(Material provided Opens)

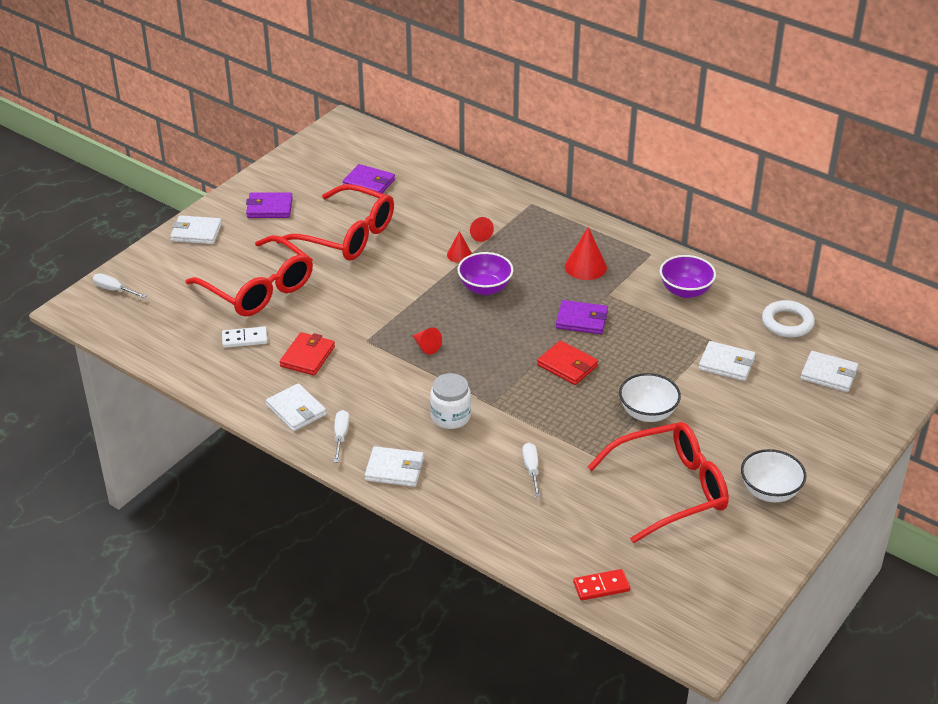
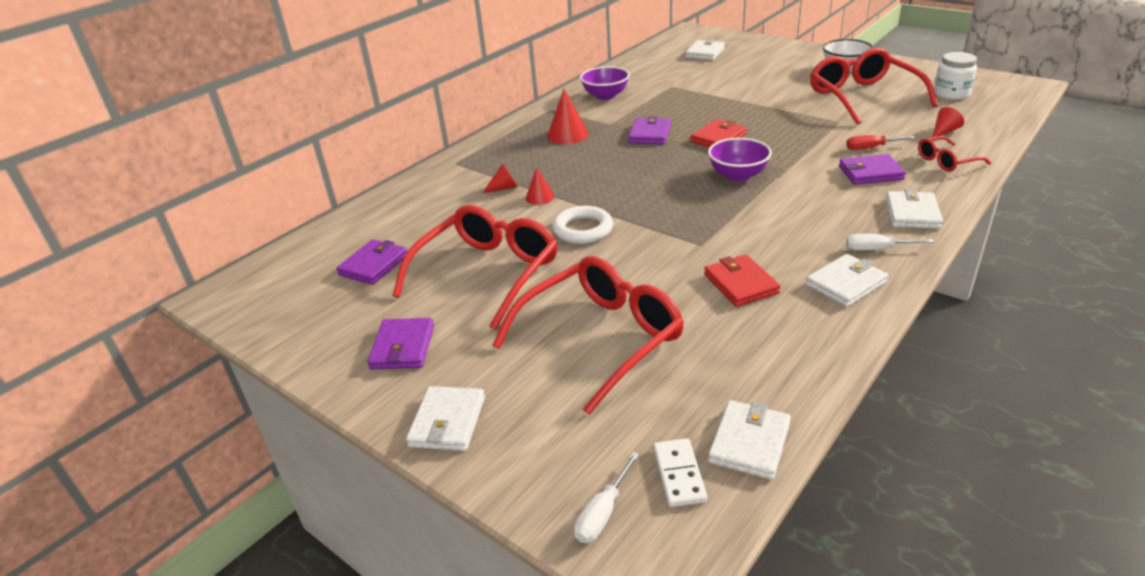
camera: 85 degrees left, 5 degrees down
(244, 339) = (716, 340): white domino -> white domino (679, 474)
(307, 356) = (741, 284): red wallet -> red wallet turned 45 degrees clockwise
(426, 346) = (705, 207): red cone -> red cone (944, 131)
(450, 417) = (815, 188): white jar -> white jar (951, 94)
(476, 458) = (870, 173): none -> purple wallet
(485, 288) = (600, 180): purple bowl -> purple bowl (738, 175)
(494, 517) = (946, 161): none -> red glasses
(531, 469) = (871, 148): white screwdriver -> red screwdriver
(601, 587) = (995, 117): red domino -> none
(647, 413) = (772, 106): white bowl -> none
(726, 364) = (700, 81): white wallet -> white wallet (749, 442)
(787, 323) = (645, 64): white ring -> white ring (583, 229)

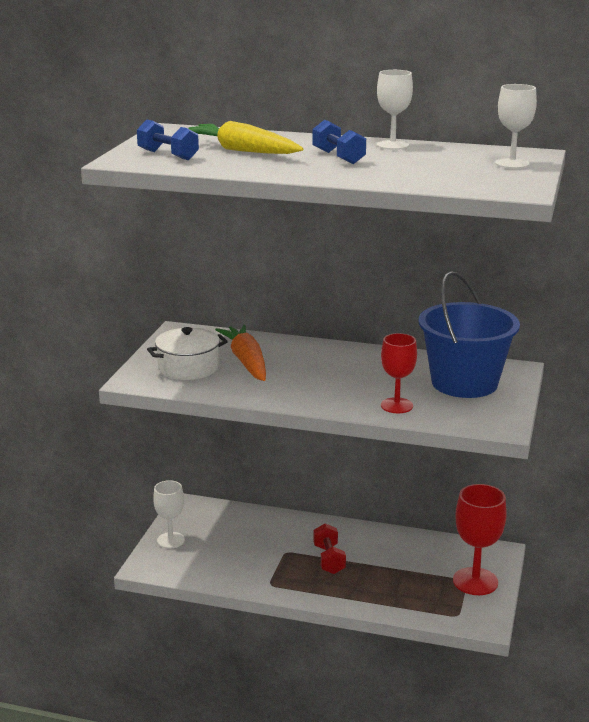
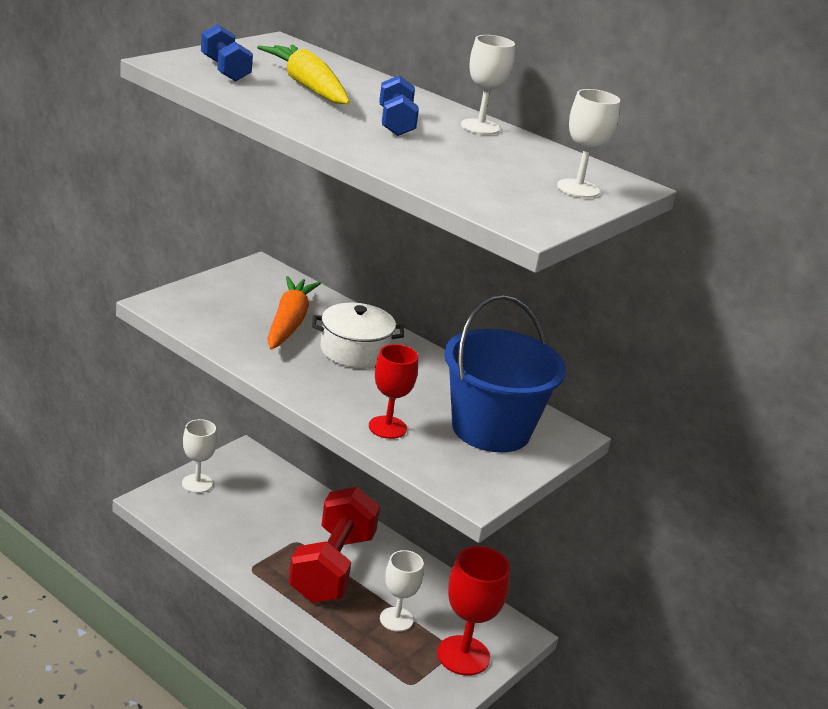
camera: 20 degrees right, 5 degrees up
(188, 368) = (224, 309): white pot -> white pot (354, 351)
(329, 559) = (332, 567): red dumbbell -> red dumbbell, size x2.00
(407, 576) = (396, 619): none -> white goblet

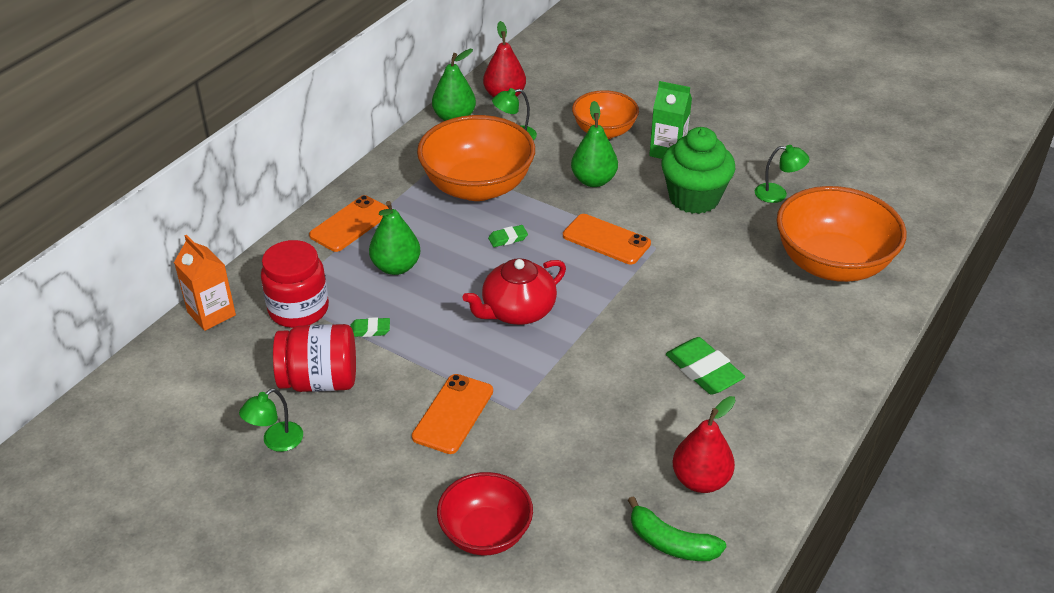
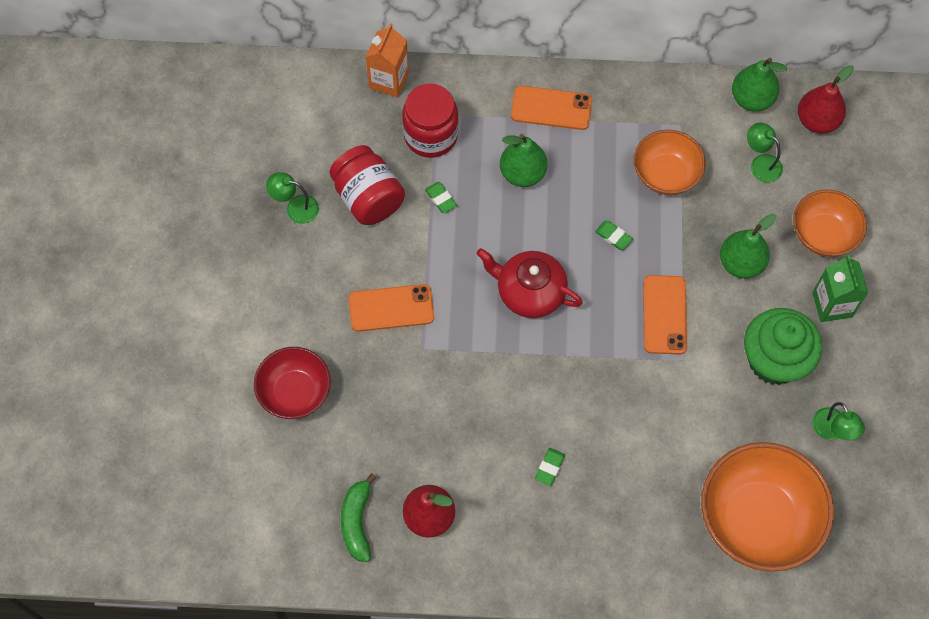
camera: 60 degrees right, 25 degrees up
(477, 187) = (666, 174): orange bowl -> orange bowl, size x0.61
(703, 370) = (549, 467): green eraser -> green eraser, size x0.52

(Material provided Closes)

*Exercise objective*.
Go down the entries above from the line containing "camera: 20 degrees right, 5 degrees up" to the line containing "camera: 60 degrees right, 25 degrees up" and write out each line exactly, leaving pictures out.

*Answer to the exercise*.
camera: 20 degrees right, 5 degrees up
(188, 368) = (224, 309): white pot -> white pot (354, 351)
(329, 559) = (332, 567): red dumbbell -> red dumbbell, size x2.00
(407, 576) = (396, 619): none -> white goblet

camera: 60 degrees right, 25 degrees up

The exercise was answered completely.